### Problem statement
Please copy the items below word for word, from the line containing "shoals (712, 638)" through the last line of the items, including both.
==== Working data ====
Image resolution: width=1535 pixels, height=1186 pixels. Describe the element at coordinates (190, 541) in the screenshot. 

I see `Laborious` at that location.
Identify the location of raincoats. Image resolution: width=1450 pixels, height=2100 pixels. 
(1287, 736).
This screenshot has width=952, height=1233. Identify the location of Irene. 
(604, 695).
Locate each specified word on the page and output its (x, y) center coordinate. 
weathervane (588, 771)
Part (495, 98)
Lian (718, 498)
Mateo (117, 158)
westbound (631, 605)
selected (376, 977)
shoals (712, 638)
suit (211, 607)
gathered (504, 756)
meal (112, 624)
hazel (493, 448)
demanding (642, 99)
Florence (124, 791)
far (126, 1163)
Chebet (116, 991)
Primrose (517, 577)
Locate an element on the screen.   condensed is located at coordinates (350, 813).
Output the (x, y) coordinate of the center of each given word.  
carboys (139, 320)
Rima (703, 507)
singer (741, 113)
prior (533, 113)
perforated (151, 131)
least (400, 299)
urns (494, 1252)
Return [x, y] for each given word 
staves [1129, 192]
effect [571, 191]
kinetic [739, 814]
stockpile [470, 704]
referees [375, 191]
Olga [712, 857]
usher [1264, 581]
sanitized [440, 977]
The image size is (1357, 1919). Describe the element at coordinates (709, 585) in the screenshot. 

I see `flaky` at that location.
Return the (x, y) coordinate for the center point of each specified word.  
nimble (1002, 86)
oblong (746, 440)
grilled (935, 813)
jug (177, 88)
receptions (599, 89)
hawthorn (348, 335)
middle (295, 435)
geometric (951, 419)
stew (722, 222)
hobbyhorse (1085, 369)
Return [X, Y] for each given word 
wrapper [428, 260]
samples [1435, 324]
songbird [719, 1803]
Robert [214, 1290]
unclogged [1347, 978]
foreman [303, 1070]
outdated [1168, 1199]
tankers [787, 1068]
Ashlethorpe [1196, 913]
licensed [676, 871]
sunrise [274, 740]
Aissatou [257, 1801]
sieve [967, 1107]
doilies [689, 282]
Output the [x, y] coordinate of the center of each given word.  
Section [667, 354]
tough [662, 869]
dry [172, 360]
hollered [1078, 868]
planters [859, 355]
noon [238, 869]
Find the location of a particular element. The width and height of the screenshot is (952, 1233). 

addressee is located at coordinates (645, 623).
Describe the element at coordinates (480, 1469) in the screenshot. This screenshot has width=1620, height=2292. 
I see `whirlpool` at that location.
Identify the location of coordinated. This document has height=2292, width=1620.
====
### Solved problem
shoals (712, 638)
suit (211, 607)
gathered (504, 756)
meal (112, 624)
hazel (493, 448)
demanding (642, 99)
Florence (124, 791)
far (126, 1163)
Chebet (116, 991)
Primrose (517, 577)
Locate an element on the screen.   condensed is located at coordinates (350, 813).
Output the (x, y) coordinate of the center of each given word.  
carboys (139, 320)
Rima (703, 507)
singer (741, 113)
prior (533, 113)
perforated (151, 131)
least (400, 299)
urns (494, 1252)
Return [x, y] for each given word 
staves [1129, 192]
effect [571, 191]
kinetic [739, 814]
stockpile [470, 704]
referees [375, 191]
Olga [712, 857]
usher [1264, 581]
sanitized [440, 977]
The image size is (1357, 1919). Describe the element at coordinates (709, 585) in the screenshot. 

I see `flaky` at that location.
Return the (x, y) coordinate for the center point of each specified word.  
nimble (1002, 86)
oblong (746, 440)
grilled (935, 813)
jug (177, 88)
receptions (599, 89)
hawthorn (348, 335)
middle (295, 435)
geometric (951, 419)
stew (722, 222)
hobbyhorse (1085, 369)
Return [X, Y] for each given word 
wrapper [428, 260]
samples [1435, 324]
songbird [719, 1803]
Robert [214, 1290]
unclogged [1347, 978]
foreman [303, 1070]
outdated [1168, 1199]
tankers [787, 1068]
Ashlethorpe [1196, 913]
licensed [676, 871]
sunrise [274, 740]
Aissatou [257, 1801]
sieve [967, 1107]
doilies [689, 282]
Output the [x, y] coordinate of the center of each given word.  
Section [667, 354]
tough [662, 869]
dry [172, 360]
hollered [1078, 868]
planters [859, 355]
noon [238, 869]
Find the location of a particular element. The width and height of the screenshot is (952, 1233). 

addressee is located at coordinates (645, 623).
Describe the element at coordinates (480, 1469) in the screenshot. This screenshot has width=1620, height=2292. 
I see `whirlpool` at that location.
Identify the location of coordinated. This document has height=2292, width=1620.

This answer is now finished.